> **ASSIGNMENT**
Please, without any pictures, set down exactly the part of the listing below that opens with the line containing "camera: 65 degrees left, 5 degrees down" and closes with the line containing "camera: 30 degrees right, 10 degrees up".

> **RECORDS TO USE**

************

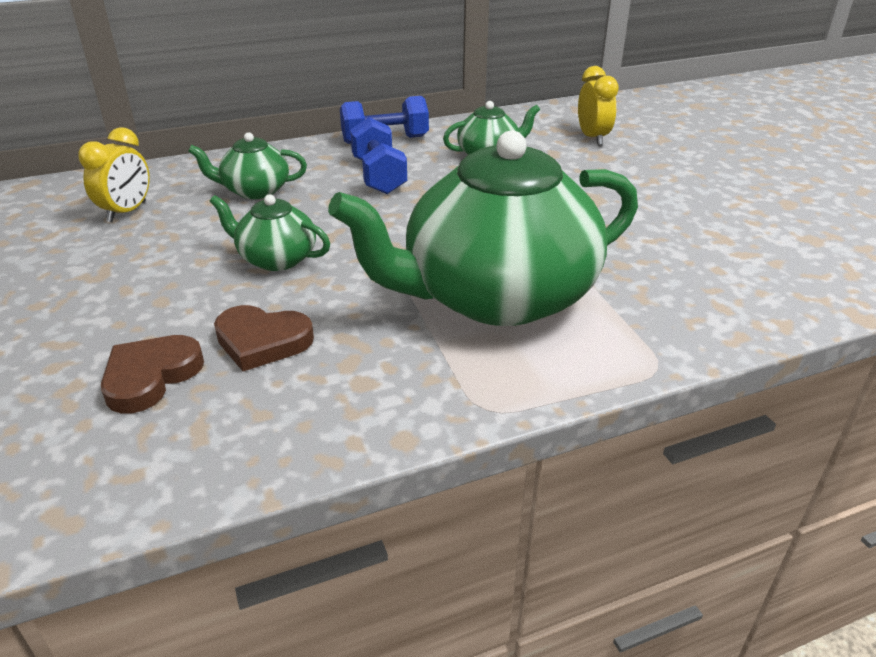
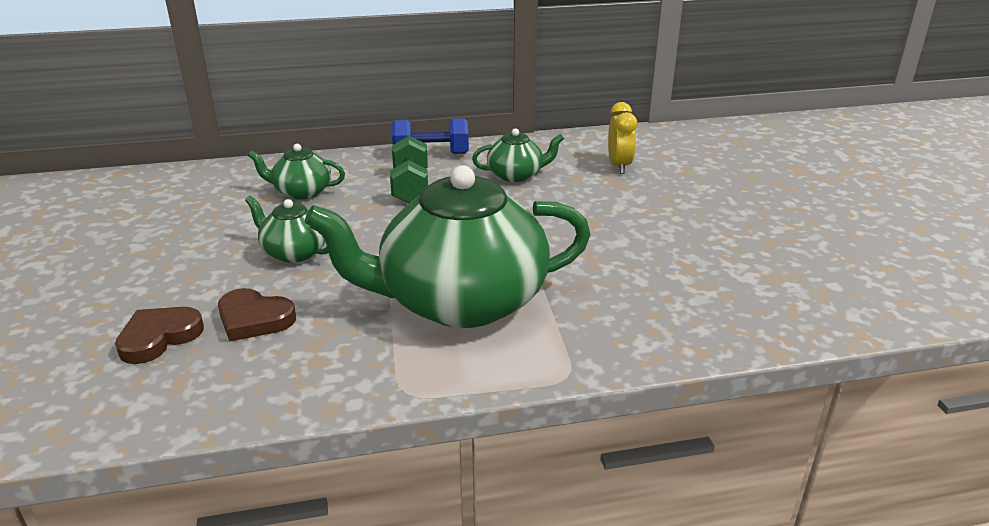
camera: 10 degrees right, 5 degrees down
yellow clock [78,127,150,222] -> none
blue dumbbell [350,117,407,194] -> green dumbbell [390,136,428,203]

************

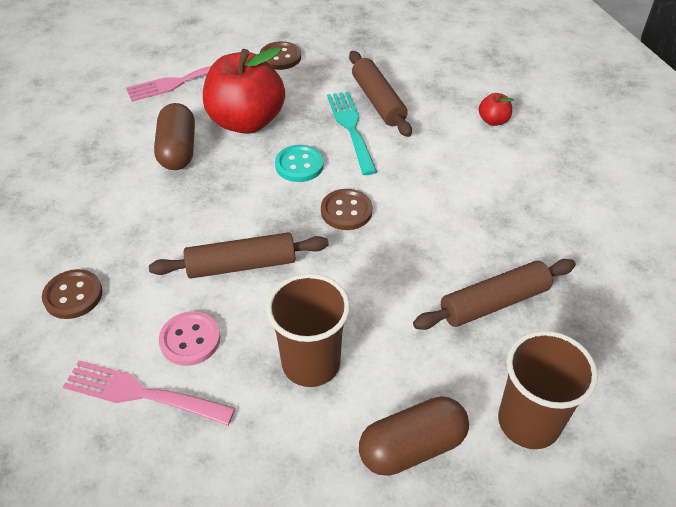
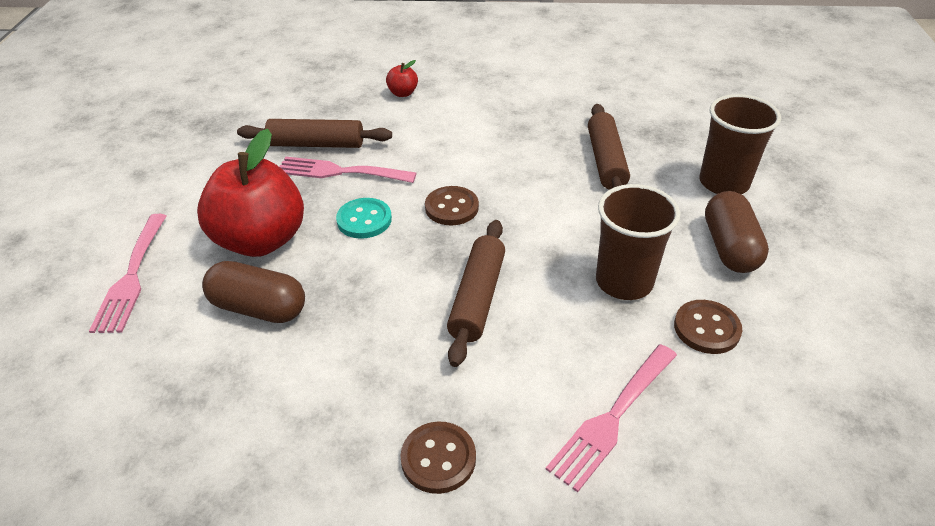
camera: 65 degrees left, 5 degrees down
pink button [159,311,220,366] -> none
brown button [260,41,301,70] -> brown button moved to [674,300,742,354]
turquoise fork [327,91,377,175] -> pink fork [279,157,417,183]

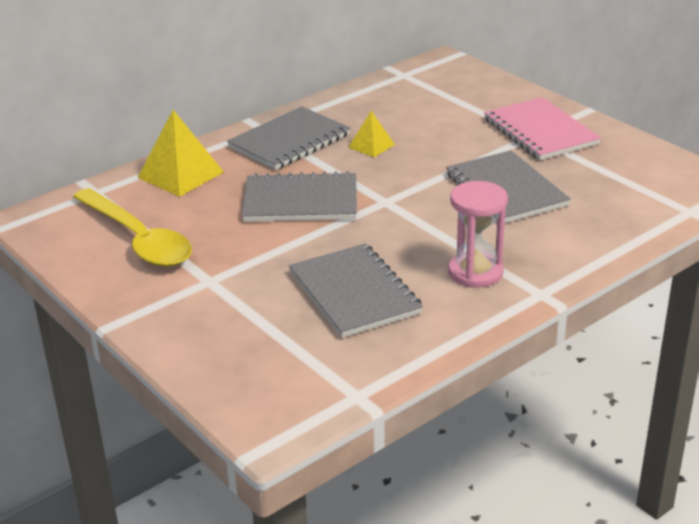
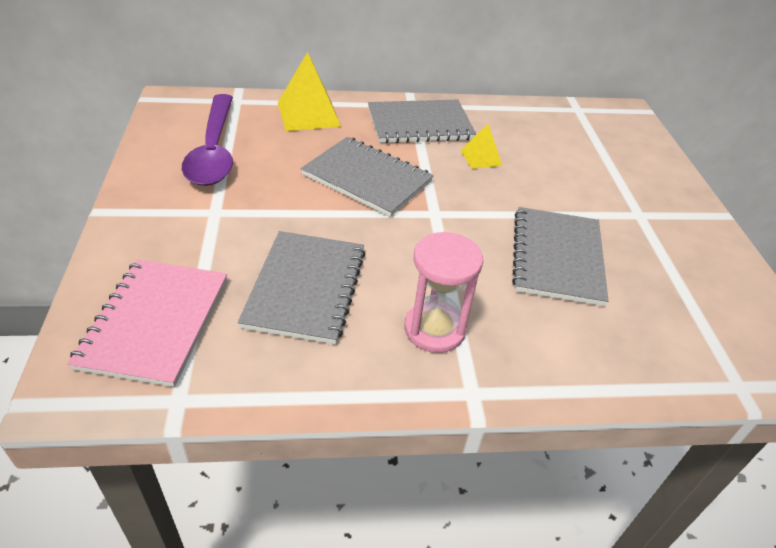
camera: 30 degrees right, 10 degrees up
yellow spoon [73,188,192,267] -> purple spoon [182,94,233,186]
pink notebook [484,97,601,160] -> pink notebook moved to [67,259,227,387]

************

> **REPLY**
camera: 65 degrees left, 5 degrees down
pink button [159,311,220,366] -> none
brown button [260,41,301,70] -> brown button moved to [674,300,742,354]
turquoise fork [327,91,377,175] -> pink fork [279,157,417,183]

camera: 30 degrees right, 10 degrees up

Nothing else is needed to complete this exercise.